YOUR INSTRUCTIONS
Only lines that contain the word "padlock" are to be returned from the data below.

DATA SHOWN
——

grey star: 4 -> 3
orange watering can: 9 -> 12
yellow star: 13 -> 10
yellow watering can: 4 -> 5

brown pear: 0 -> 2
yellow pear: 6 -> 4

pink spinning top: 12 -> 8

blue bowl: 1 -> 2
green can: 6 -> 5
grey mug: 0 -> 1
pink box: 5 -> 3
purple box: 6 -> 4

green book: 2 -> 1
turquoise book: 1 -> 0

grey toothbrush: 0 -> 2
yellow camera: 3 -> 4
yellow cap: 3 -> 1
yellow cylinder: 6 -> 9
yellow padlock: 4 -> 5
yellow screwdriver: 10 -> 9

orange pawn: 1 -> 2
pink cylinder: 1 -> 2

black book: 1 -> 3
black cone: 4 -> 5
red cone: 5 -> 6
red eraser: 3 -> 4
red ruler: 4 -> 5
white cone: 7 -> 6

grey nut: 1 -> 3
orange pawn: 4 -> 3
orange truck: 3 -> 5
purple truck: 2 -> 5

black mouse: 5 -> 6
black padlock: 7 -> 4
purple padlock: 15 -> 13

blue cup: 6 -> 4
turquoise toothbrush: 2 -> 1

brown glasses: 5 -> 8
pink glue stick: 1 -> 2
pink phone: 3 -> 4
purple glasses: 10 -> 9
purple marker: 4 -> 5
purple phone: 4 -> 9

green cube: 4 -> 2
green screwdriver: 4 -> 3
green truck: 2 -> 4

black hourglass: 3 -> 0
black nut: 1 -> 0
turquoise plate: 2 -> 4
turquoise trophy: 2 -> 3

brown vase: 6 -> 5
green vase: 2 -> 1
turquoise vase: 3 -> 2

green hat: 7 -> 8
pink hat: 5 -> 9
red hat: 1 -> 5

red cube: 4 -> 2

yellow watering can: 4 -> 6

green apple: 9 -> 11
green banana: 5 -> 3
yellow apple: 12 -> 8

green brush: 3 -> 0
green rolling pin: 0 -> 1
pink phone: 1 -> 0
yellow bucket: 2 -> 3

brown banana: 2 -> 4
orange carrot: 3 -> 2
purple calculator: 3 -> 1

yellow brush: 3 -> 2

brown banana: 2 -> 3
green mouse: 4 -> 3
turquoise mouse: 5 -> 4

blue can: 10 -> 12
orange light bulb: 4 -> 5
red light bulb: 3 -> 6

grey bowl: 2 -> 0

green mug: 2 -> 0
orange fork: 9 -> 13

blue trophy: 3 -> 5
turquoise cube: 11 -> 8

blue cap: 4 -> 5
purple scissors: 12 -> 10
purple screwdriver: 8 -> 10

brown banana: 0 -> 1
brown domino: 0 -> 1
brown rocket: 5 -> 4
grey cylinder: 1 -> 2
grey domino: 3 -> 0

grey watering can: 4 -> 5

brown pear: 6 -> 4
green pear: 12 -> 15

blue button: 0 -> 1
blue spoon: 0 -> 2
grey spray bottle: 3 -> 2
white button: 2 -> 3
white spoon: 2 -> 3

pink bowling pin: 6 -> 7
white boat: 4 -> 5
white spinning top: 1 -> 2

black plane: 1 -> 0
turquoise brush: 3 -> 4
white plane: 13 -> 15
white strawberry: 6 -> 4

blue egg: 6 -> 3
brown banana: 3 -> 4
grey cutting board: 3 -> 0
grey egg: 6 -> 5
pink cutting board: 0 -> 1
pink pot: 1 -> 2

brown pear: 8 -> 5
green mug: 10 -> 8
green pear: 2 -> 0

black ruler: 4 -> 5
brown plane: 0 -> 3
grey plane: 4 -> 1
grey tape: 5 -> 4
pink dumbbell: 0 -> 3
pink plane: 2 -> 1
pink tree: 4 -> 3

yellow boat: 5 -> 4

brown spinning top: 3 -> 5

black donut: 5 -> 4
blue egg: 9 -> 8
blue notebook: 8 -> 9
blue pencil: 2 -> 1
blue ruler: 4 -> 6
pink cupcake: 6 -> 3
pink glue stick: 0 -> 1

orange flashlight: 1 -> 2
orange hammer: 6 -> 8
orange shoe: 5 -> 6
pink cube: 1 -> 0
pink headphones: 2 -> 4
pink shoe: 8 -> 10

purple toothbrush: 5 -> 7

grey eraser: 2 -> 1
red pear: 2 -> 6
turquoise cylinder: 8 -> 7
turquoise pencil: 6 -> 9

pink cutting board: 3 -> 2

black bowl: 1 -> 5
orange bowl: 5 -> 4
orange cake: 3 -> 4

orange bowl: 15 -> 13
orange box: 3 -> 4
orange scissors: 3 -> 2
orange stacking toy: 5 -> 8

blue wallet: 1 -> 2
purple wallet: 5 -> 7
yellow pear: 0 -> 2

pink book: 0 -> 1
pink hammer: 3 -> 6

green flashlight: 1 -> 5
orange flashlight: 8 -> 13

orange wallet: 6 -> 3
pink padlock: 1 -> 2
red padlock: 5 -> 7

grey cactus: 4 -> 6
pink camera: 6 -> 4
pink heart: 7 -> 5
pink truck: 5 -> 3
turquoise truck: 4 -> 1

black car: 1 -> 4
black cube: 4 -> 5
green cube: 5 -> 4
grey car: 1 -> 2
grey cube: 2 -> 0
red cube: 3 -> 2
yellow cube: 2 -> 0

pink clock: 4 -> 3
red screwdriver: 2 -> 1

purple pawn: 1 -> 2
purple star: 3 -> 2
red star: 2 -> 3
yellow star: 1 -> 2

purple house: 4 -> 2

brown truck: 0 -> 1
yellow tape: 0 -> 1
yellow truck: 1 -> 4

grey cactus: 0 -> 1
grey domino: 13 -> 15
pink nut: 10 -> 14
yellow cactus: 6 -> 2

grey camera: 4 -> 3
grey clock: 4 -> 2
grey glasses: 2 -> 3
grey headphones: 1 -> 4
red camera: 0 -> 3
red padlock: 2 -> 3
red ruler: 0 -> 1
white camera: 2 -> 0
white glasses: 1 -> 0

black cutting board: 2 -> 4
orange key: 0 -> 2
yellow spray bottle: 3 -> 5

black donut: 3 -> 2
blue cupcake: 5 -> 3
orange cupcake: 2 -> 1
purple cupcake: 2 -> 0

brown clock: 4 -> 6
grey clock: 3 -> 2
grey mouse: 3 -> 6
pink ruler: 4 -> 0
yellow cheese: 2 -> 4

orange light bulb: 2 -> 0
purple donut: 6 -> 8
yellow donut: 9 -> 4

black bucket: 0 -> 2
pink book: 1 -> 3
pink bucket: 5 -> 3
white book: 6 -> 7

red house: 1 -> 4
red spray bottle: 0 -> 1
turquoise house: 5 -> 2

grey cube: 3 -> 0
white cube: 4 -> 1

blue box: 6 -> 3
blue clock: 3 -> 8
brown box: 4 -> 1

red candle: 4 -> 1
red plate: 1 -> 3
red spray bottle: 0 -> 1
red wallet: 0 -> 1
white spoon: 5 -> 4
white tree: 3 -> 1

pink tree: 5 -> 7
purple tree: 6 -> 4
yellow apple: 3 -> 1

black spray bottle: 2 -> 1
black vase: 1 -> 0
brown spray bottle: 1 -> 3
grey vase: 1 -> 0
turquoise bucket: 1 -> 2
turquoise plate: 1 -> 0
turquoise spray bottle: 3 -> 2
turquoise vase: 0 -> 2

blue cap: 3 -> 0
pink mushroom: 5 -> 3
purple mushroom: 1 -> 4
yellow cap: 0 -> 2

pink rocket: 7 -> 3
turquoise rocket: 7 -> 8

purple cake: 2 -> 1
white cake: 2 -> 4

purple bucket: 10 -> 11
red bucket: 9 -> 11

——

REPLY TO THE TASK
yellow padlock: 4 -> 5
black padlock: 7 -> 4
purple padlock: 15 -> 13
pink padlock: 1 -> 2
red padlock: 5 -> 7
red padlock: 2 -> 3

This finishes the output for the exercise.